### [Task to carry out]
Apart from the pictures, please restate every entry below exactly.

[Records from a data collection]
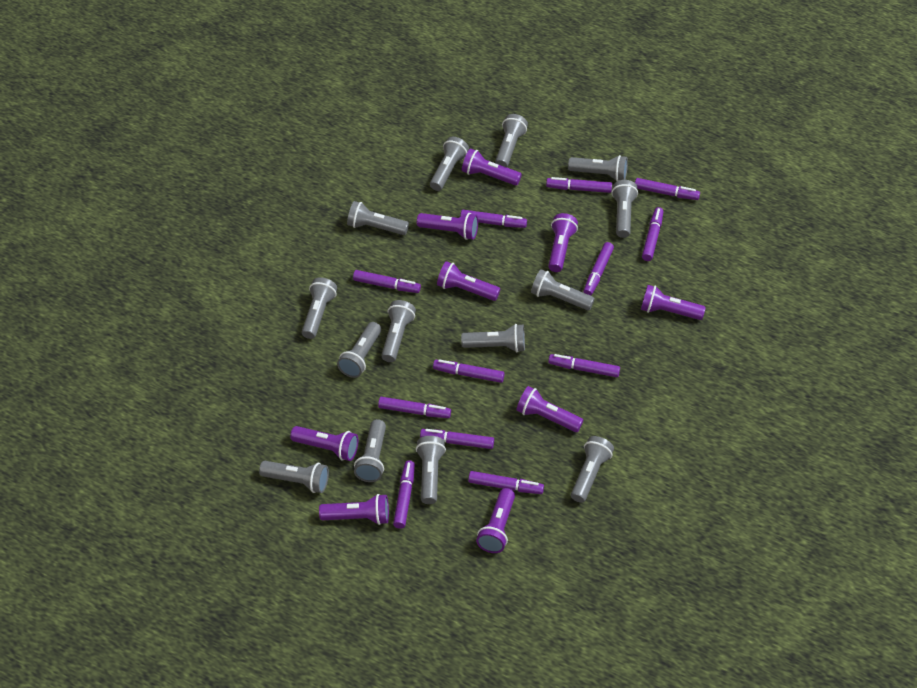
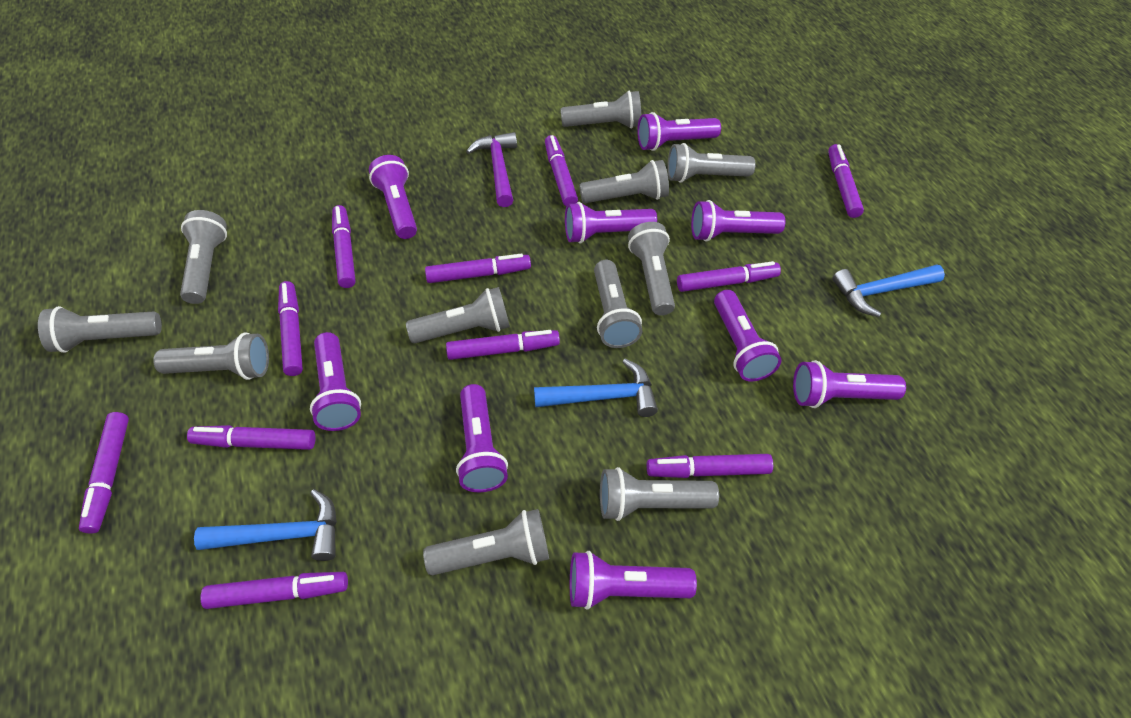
blue hammer: 0 -> 3
grey flashlight: 14 -> 11
purple hammer: 0 -> 1
purple marker: 12 -> 11

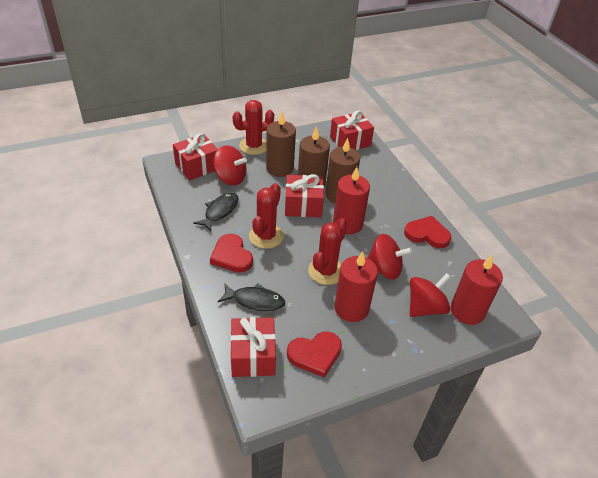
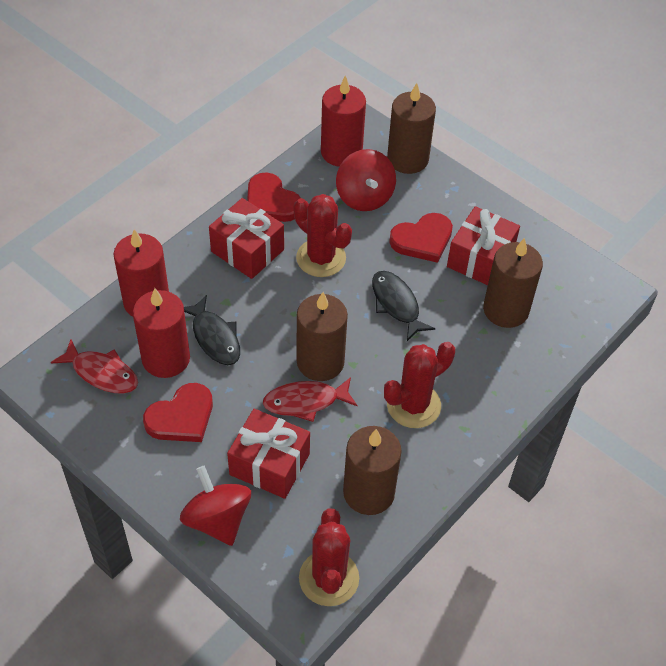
brown candle: 3 -> 4
red fish: 0 -> 2
red gift: 4 -> 3
red spinning top: 3 -> 2

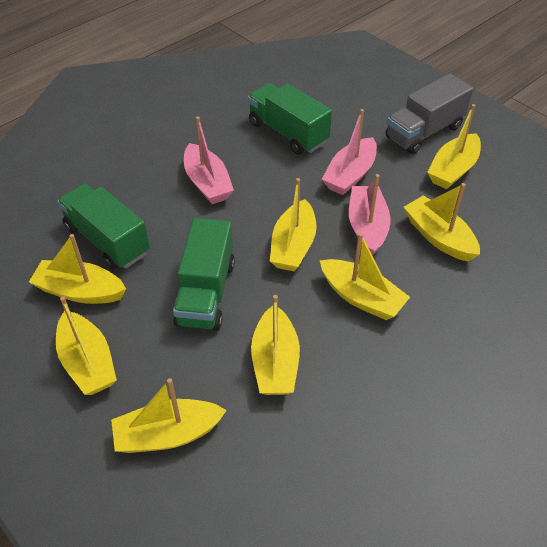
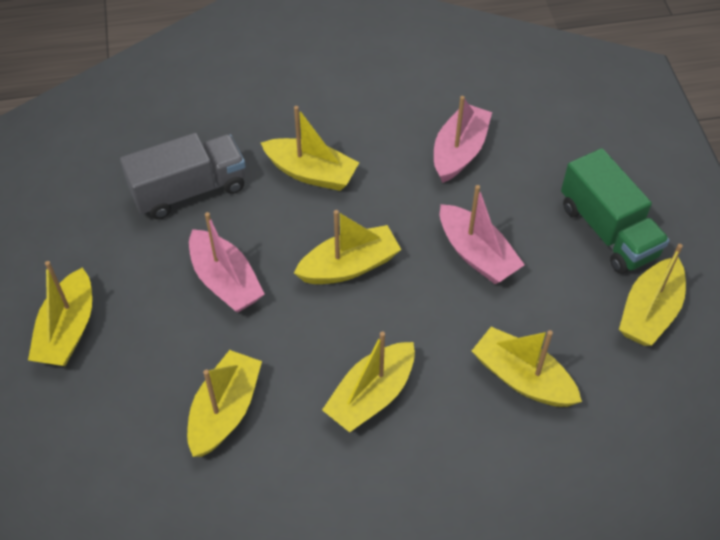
green truck: 3 -> 1
yellow boat: 8 -> 7

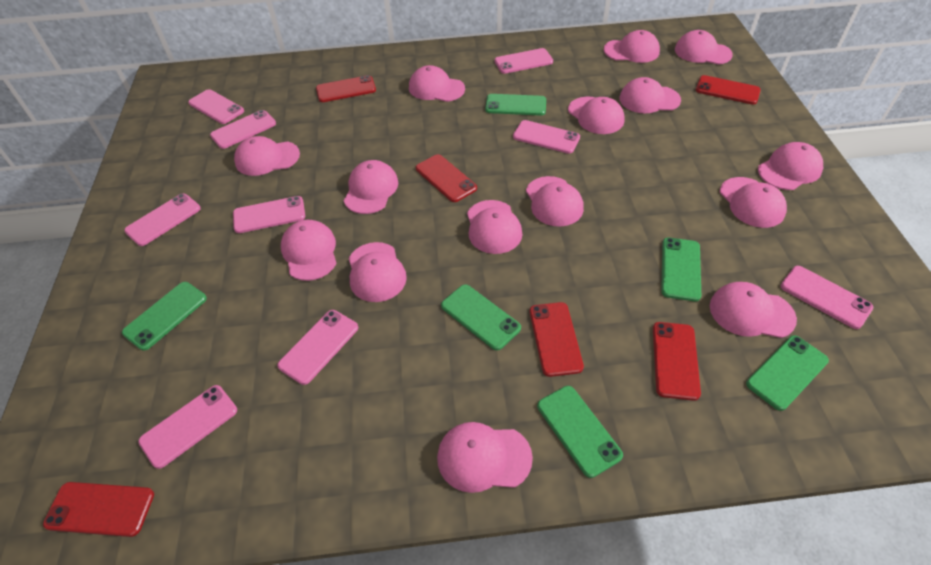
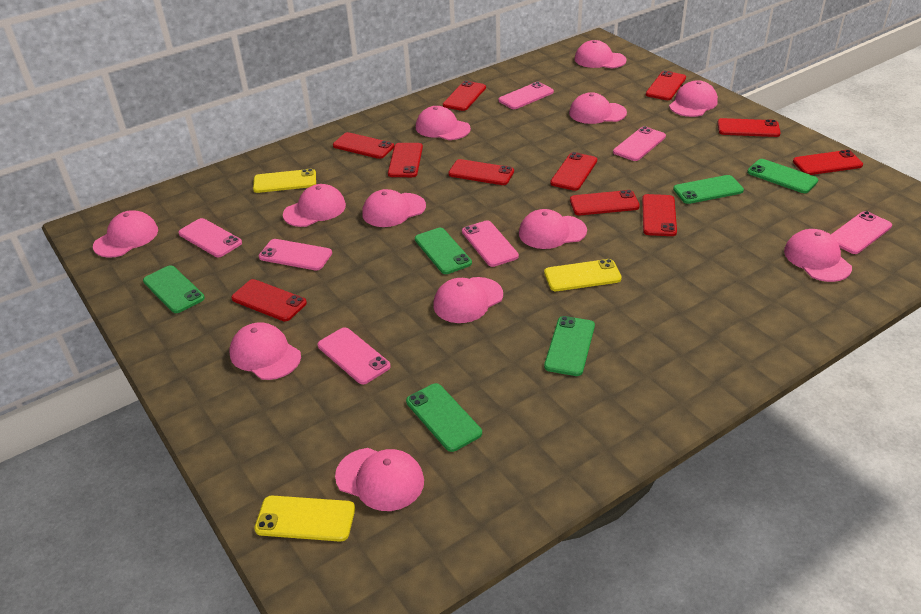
pink cap: 15 -> 12
pink phone: 9 -> 7
red phone: 6 -> 11
yellow phone: 0 -> 3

### [Solved exercise]
blue hammer: 0 -> 3
grey flashlight: 14 -> 11
purple hammer: 0 -> 1
purple marker: 12 -> 11

brown candle: 3 -> 4
red fish: 0 -> 2
red gift: 4 -> 3
red spinning top: 3 -> 2

green truck: 3 -> 1
yellow boat: 8 -> 7

pink cap: 15 -> 12
pink phone: 9 -> 7
red phone: 6 -> 11
yellow phone: 0 -> 3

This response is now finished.